**WORK INSTRUCTIONS:**
Line by line, write out the material exactly.

**SOURCE MATERIAL:**
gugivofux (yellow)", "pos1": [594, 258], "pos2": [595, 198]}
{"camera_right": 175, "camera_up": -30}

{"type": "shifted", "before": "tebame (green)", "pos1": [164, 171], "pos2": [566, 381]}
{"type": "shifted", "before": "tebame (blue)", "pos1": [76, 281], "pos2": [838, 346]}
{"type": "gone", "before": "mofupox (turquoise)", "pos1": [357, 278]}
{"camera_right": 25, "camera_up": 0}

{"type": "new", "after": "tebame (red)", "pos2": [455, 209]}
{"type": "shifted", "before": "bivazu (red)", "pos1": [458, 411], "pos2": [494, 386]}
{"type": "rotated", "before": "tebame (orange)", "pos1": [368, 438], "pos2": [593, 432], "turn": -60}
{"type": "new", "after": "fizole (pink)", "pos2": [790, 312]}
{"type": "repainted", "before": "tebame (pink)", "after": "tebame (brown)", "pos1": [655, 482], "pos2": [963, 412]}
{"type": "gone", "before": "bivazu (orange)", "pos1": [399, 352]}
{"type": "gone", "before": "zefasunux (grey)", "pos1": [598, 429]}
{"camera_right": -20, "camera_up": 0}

**OUTPUT:**
gugivofux (yellow)", "pos1": [594, 258], "pos2": [595, 198]}
{"camera_right": 175, "camera_up": -30}

{"type": "shifted", "before": "tebame (green)", "pos1": [164, 171], "pos2": [566, 381]}
{"type": "shifted", "before": "tebame (blue)", "pos1": [76, 281], "pos2": [838, 346]}
{"type": "gone", "before": "mofupox (turquoise)", "pos1": [357, 278]}
{"camera_right": 25, "camera_up": 0}

{"type": "new", "after": "tebame (red)", "pos2": [455, 209]}
{"type": "shifted", "before": "bivazu (red)", "pos1": [458, 411], "pos2": [494, 386]}
{"type": "rotated", "before": "tebame (orange)", "pos1": [368, 438], "pos2": [593, 432], "turn": -60}
{"type": "new", "after": "fizole (pink)", "pos2": [790, 312]}
{"type": "repainted", "before": "tebame (pink)", "after": "tebame (brown)", "pos1": [655, 482], "pos2": [963, 412]}
{"type": "gone", "before": "bivazu (orange)", "pos1": [399, 352]}
{"type": "gone", "before": "zefasunux (grey)", "pos1": [598, 429]}
{"camera_right": -20, "camera_up": 0}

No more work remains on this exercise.